» **WORK TO COMPLETE**
Would you please repeat exactly the entries below, starting at the line with "AUDIO pin RX: 9 -> 8" and ending at the line with "SOIL pin VCC: VIN -> none", and nothing outside that range? Leave out the pictures.

Before-and-after change data
━━━

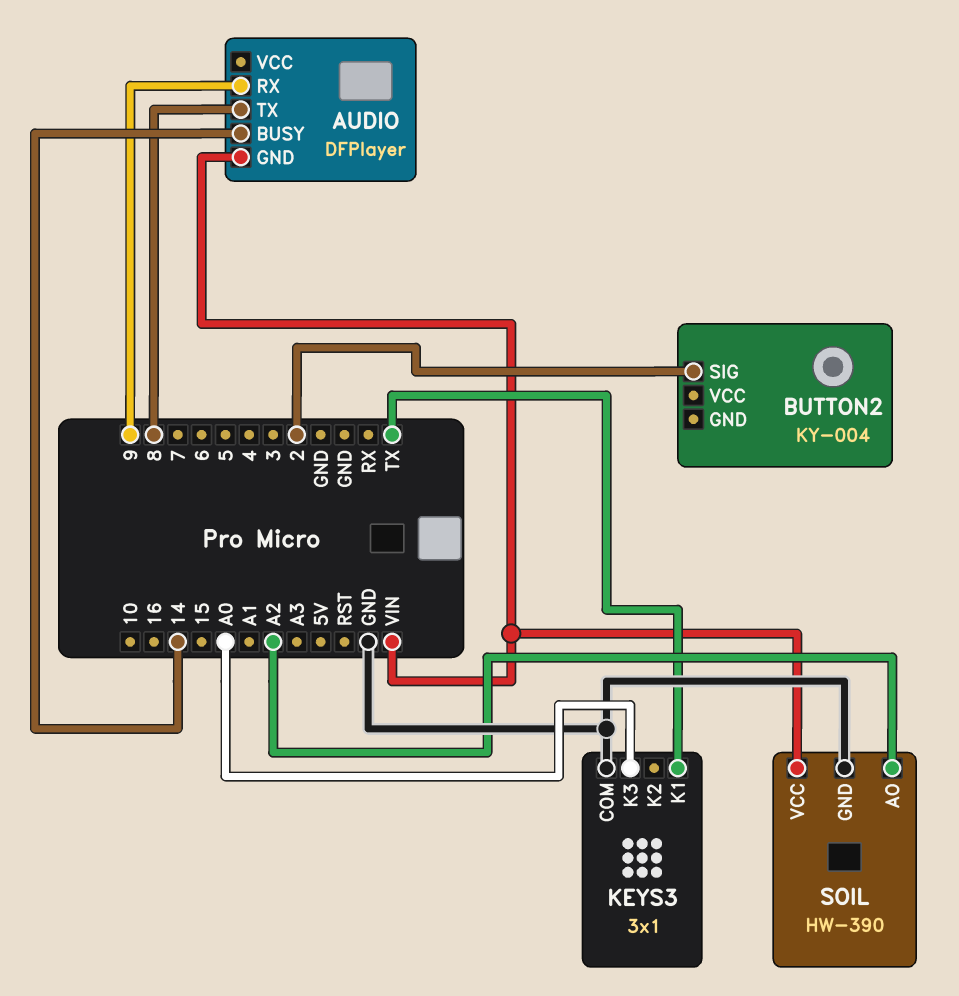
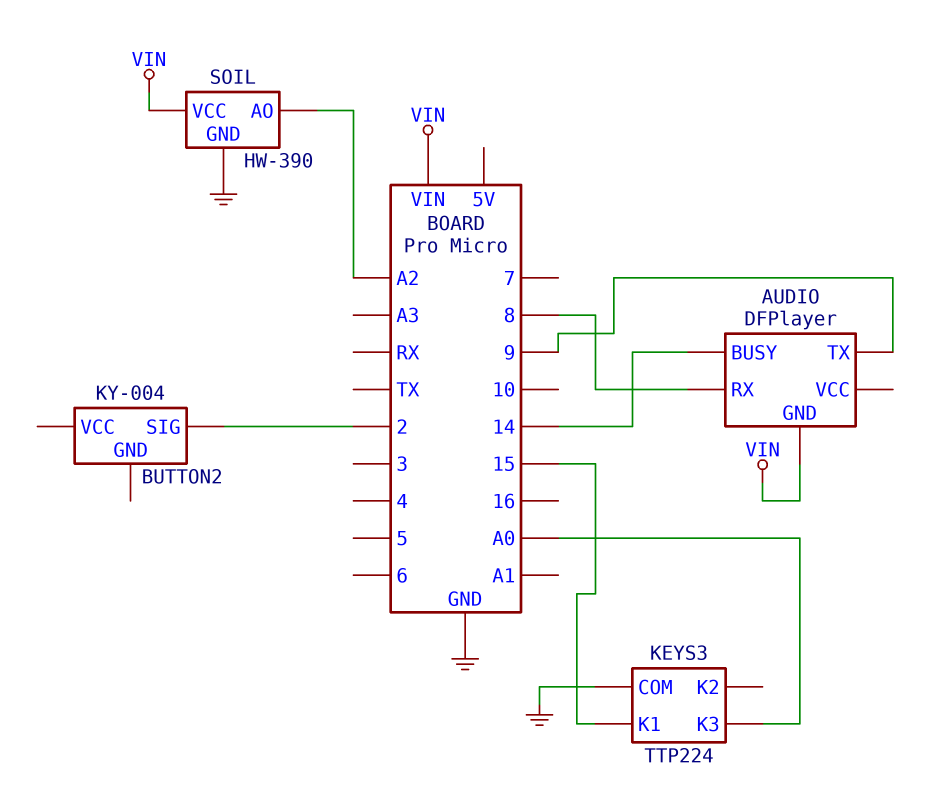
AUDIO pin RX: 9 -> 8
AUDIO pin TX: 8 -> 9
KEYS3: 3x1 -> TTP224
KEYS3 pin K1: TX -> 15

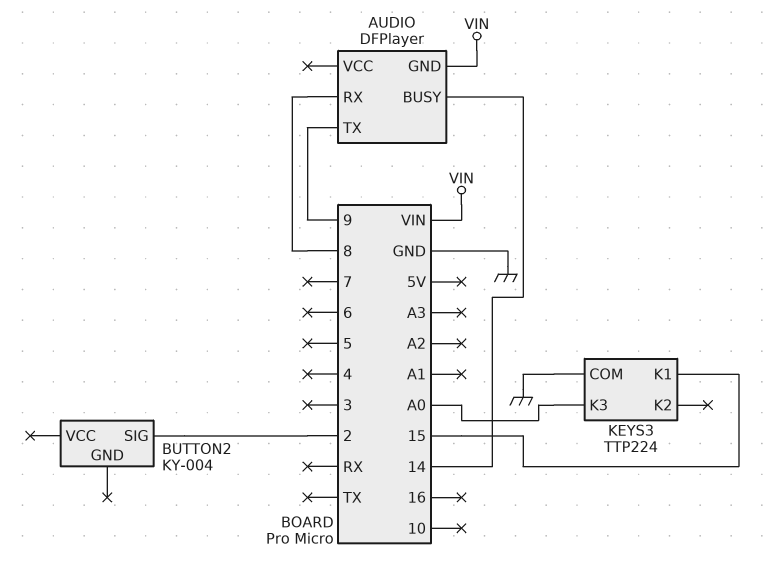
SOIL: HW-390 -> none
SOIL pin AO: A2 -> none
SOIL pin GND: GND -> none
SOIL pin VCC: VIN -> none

━━━

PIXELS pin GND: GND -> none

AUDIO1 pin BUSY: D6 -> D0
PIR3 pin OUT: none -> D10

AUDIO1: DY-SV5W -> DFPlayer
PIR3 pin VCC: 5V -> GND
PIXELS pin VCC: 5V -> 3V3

━━━

» **REPLY TO THE TASK**
AUDIO pin RX: 9 -> 8
AUDIO pin TX: 8 -> 9
KEYS3: 3x1 -> TTP224
KEYS3 pin K1: TX -> 15

SOIL: HW-390 -> none
SOIL pin AO: A2 -> none
SOIL pin GND: GND -> none
SOIL pin VCC: VIN -> none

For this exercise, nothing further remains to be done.